== INFORMATION PROVIDED ==

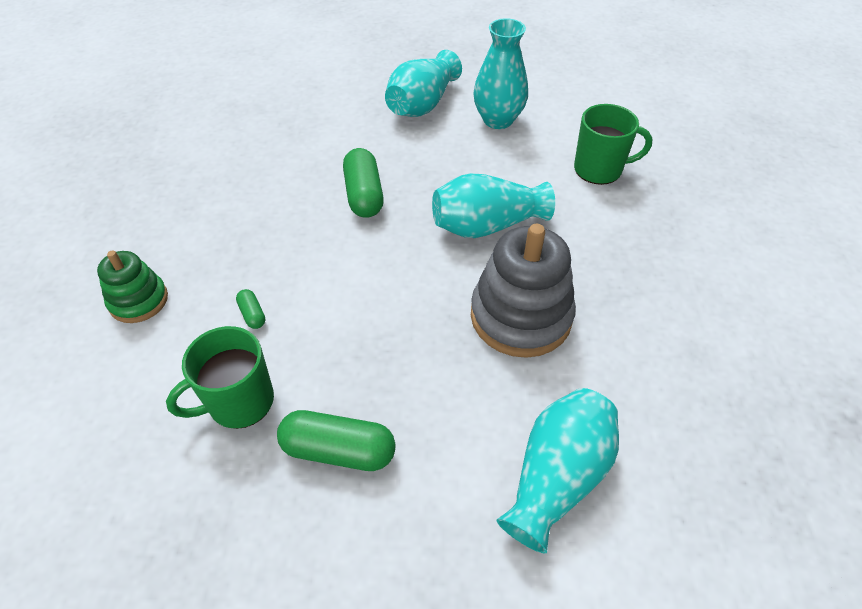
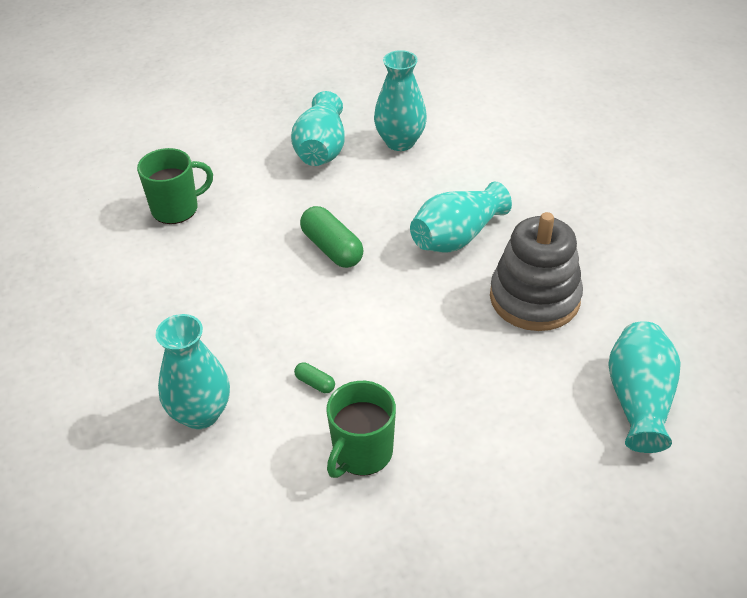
camera: 25 degrees left, 5 degrees down
(138, 301) = (200, 413): green stacking toy -> turquoise vase
(338, 450) = (469, 452): green capsule -> none
(599, 169) = (515, 158): green mug -> green mug (176, 209)

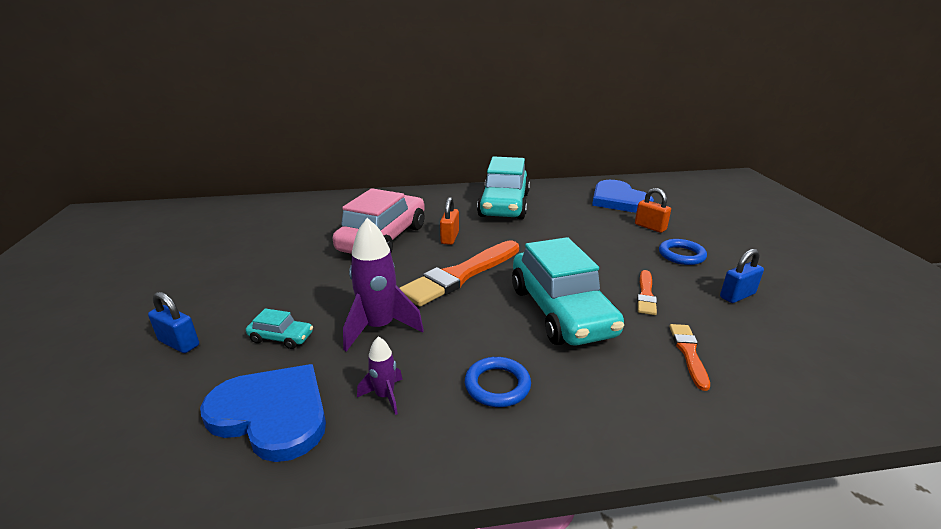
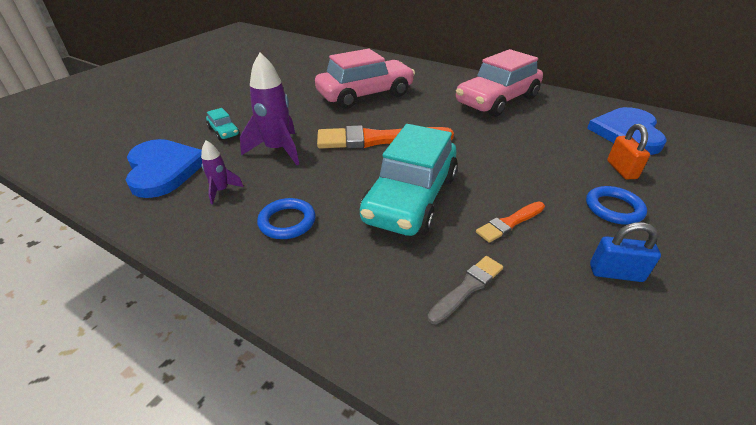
camera: 40 degrees right, 10 degrees up
(179, 343) = (181, 113): blue padlock -> none
(450, 238) = (412, 110): orange padlock -> none
(504, 205) = (497, 101): turquoise car -> pink car
(688, 353) = (467, 287): orange brush -> grey brush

===

• _PROBLEM DESCRIPTION_
Could you transcribe every entry exactly, leaving out the pictures?

• _OUTPUT OF THE TASK_
camera: 25 degrees left, 5 degrees down
(138, 301) = (200, 413): green stacking toy -> turquoise vase
(338, 450) = (469, 452): green capsule -> none
(599, 169) = (515, 158): green mug -> green mug (176, 209)

camera: 40 degrees right, 10 degrees up
(179, 343) = (181, 113): blue padlock -> none
(450, 238) = (412, 110): orange padlock -> none
(504, 205) = (497, 101): turquoise car -> pink car
(688, 353) = (467, 287): orange brush -> grey brush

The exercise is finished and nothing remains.